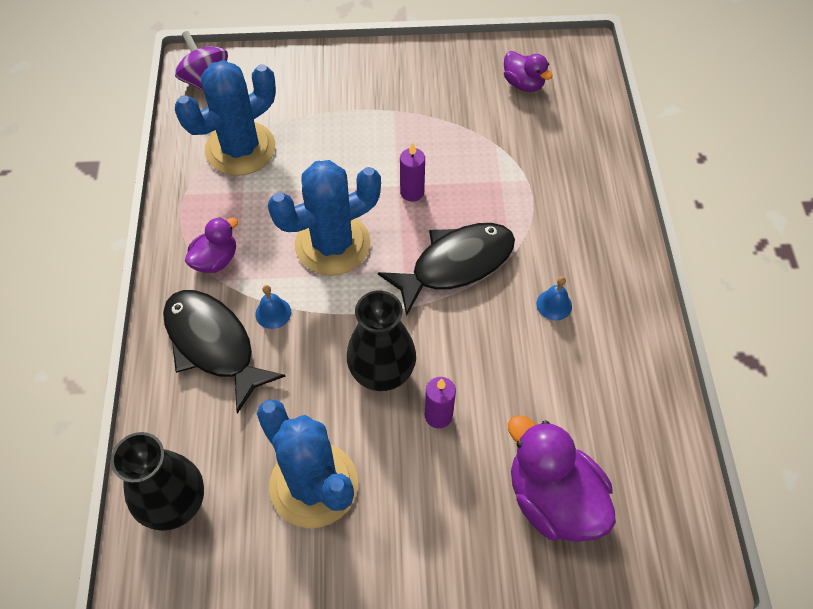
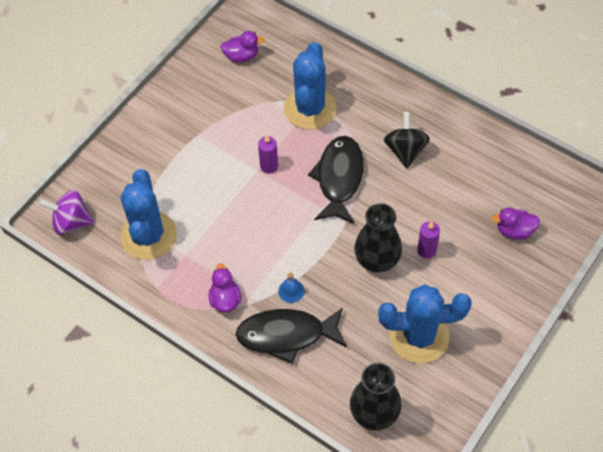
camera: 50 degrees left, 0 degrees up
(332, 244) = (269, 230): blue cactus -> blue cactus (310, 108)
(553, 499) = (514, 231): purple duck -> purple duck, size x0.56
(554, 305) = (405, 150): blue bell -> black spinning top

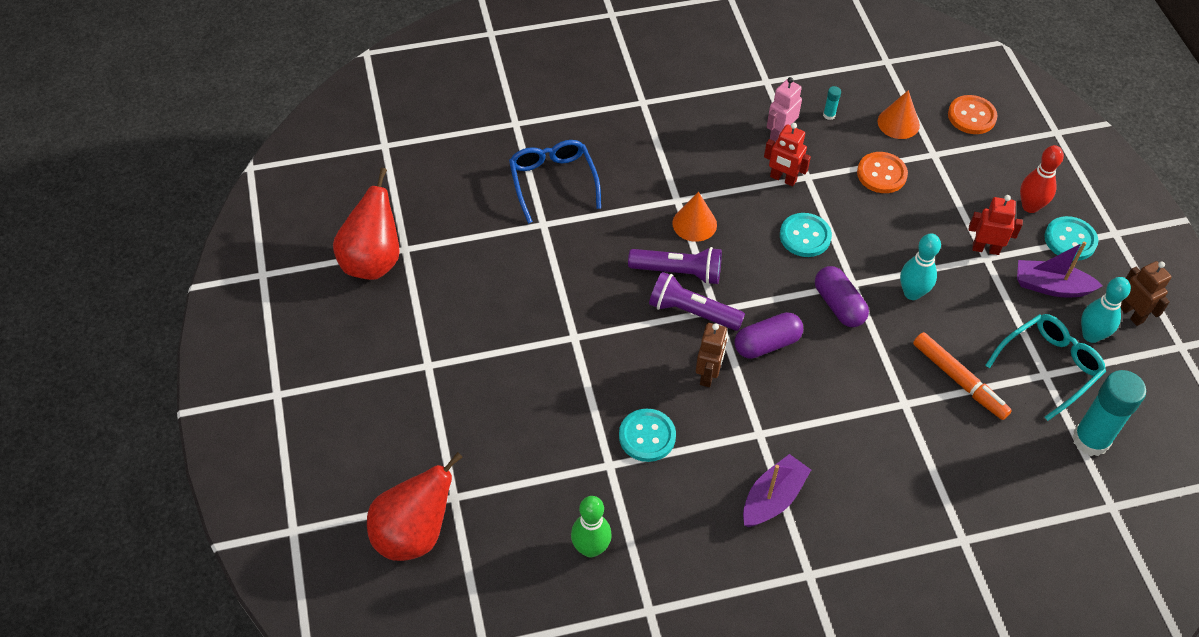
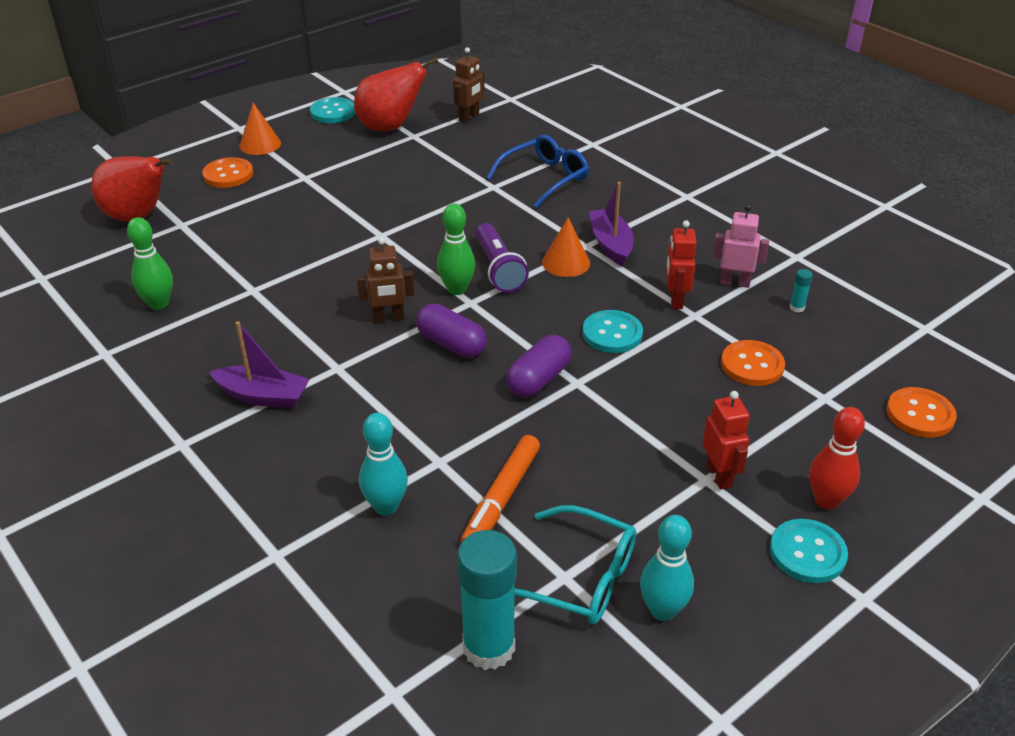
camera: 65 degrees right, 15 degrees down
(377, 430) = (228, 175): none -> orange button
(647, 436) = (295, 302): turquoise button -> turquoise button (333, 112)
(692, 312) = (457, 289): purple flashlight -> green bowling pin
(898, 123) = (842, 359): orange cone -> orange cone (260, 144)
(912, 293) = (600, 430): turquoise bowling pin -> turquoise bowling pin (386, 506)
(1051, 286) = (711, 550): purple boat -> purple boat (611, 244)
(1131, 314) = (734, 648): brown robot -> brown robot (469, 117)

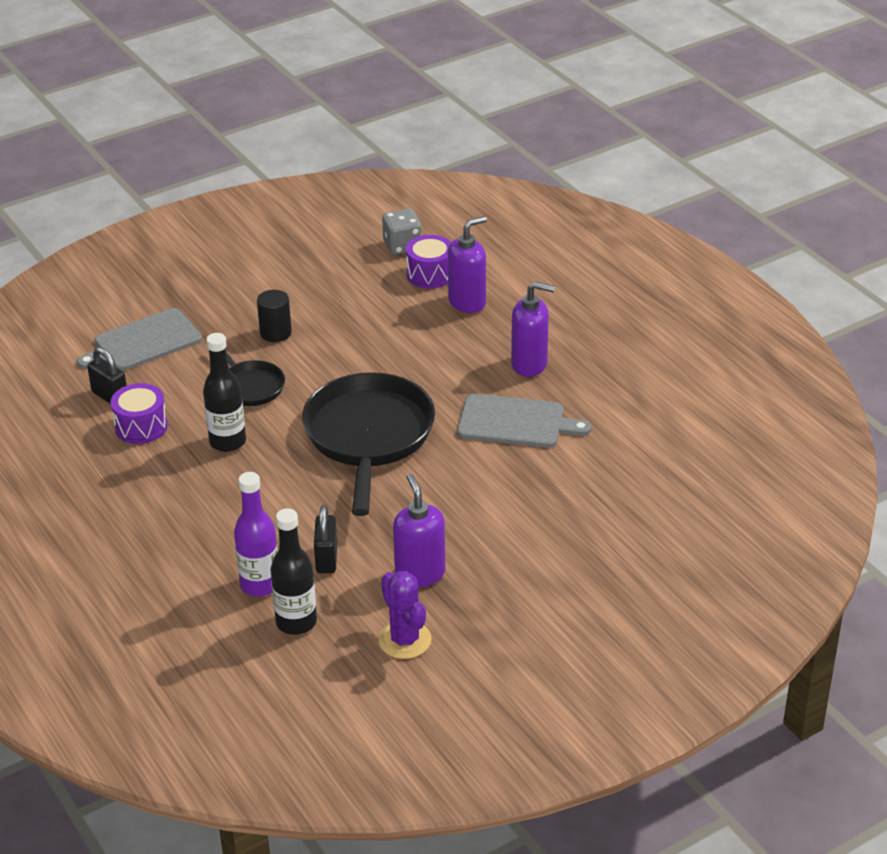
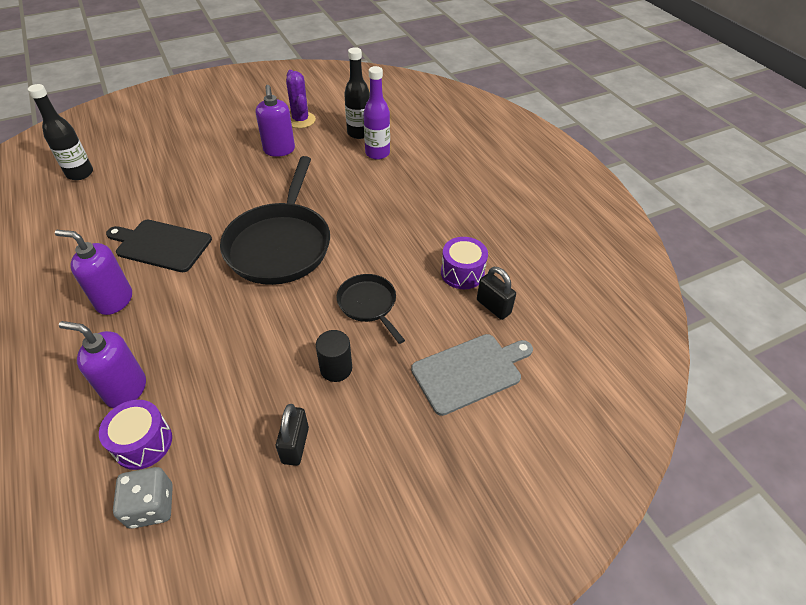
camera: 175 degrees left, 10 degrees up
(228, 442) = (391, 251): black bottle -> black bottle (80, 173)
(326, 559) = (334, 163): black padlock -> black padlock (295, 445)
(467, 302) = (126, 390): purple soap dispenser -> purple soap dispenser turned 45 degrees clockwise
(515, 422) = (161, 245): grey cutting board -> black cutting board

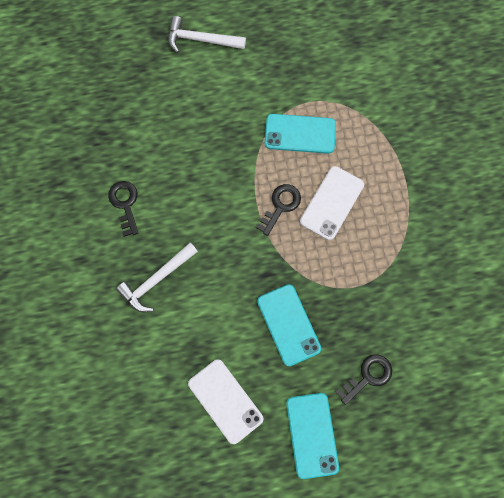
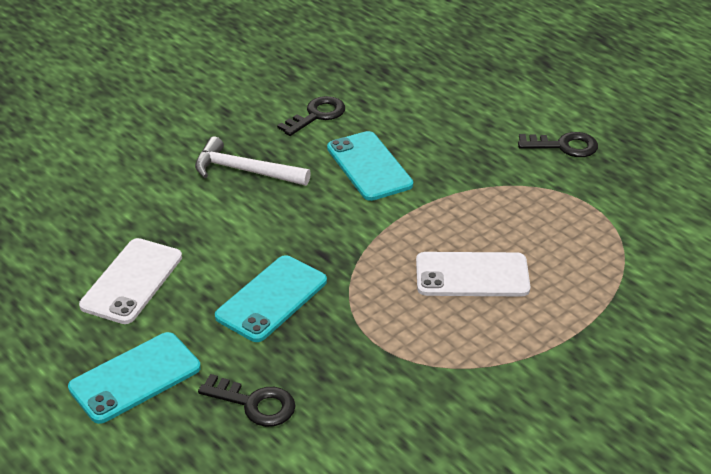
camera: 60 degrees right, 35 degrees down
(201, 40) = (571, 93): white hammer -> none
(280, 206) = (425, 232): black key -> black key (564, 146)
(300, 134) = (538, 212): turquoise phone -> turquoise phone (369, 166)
##########
» **EXERCISE GOAL**
Whenever a line in the entries above includes the word "purple", pull that line out.

» **EXPECTED OUTPUT**
(553, 499) = (514, 231): purple duck -> purple duck, size x0.56
(692, 312) = (457, 289): purple flashlight -> green bowling pin
(1051, 286) = (711, 550): purple boat -> purple boat (611, 244)
(467, 302) = (126, 390): purple soap dispenser -> purple soap dispenser turned 45 degrees clockwise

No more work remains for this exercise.